Scene comparison data:
───
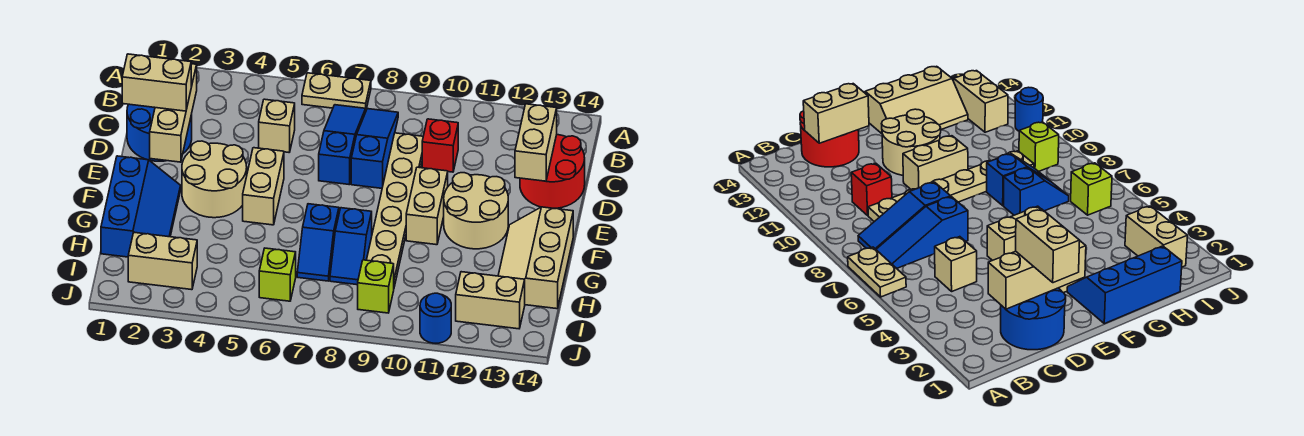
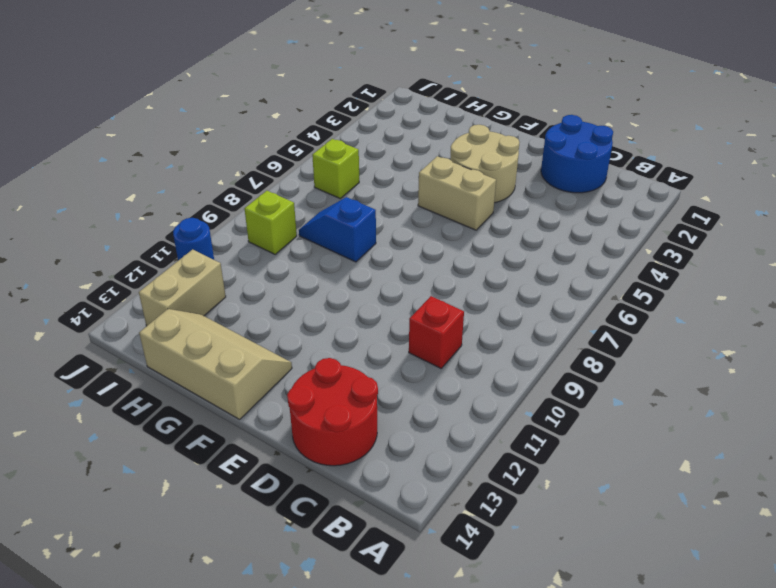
none -> tan plate A6:A7 level 1
none -> blue slope B7:D7 level 1 top D
none -> blue slope B8:D8 level 1 top D

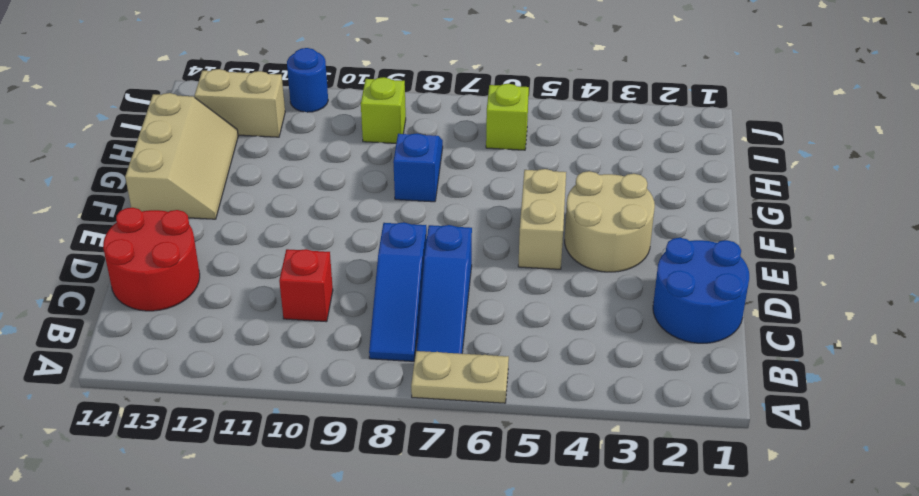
none -> tan brick C5 level 1
none -> tan plate C9:H9 level 1
none -> tan brick E10:F10 level 1

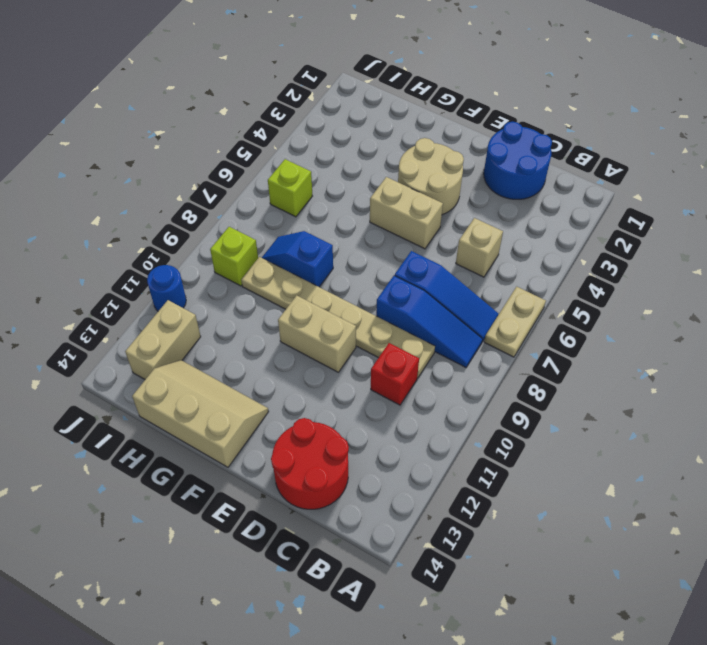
none -> tan round brick E11:F12 level 1
none -> blue slope F1:H2 level 1 top 1
none -> blue slope G7:H7 level 1 top G

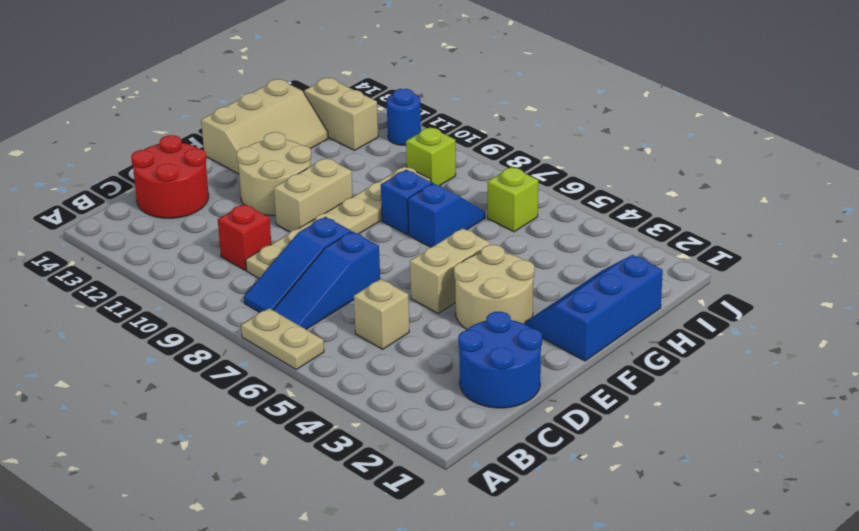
none -> tan brick I2:I3 level 1
none -> tan brick C2:E2 level 2
none -> tan brick C13:D13 level 2

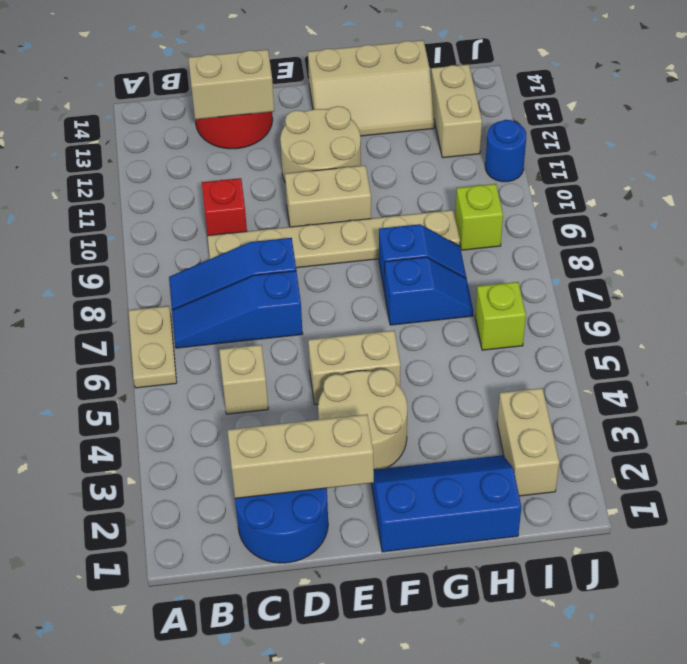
none -> tan brick D1:D2 level 3

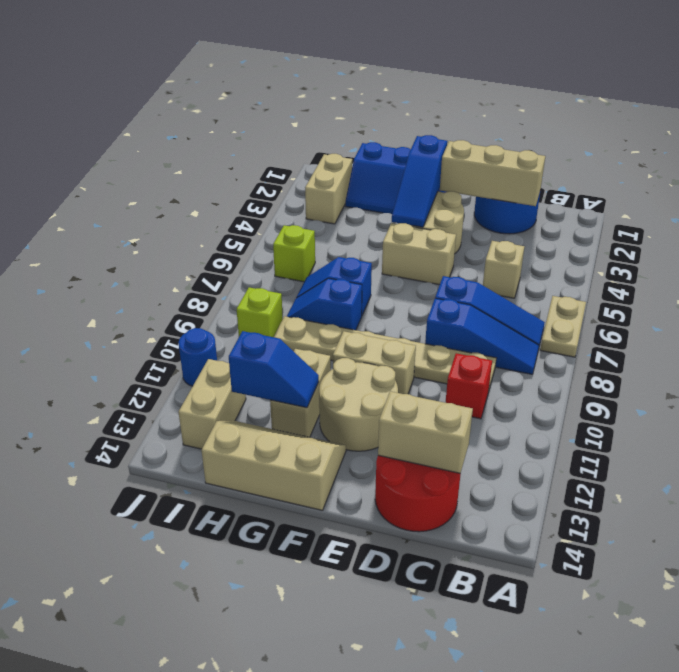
blue slope F2:F4 level 2 top 2 -> none
tan brick G11:G12 level 1 -> tan brick D1:D2 level 3
blue slope G12:H12 level 2 top H -> none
───
Every line that holds the word "brick" should be copied from the records.

- Final answer:
none -> tan brick C5 level 1
none -> tan brick E10:F10 level 1
none -> tan round brick E11:F12 level 1
none -> tan brick I2:I3 level 1
none -> tan brick C2:E2 level 2
none -> tan brick C13:D13 level 2
none -> tan brick D1:D2 level 3
tan brick G11:G12 level 1 -> tan brick D1:D2 level 3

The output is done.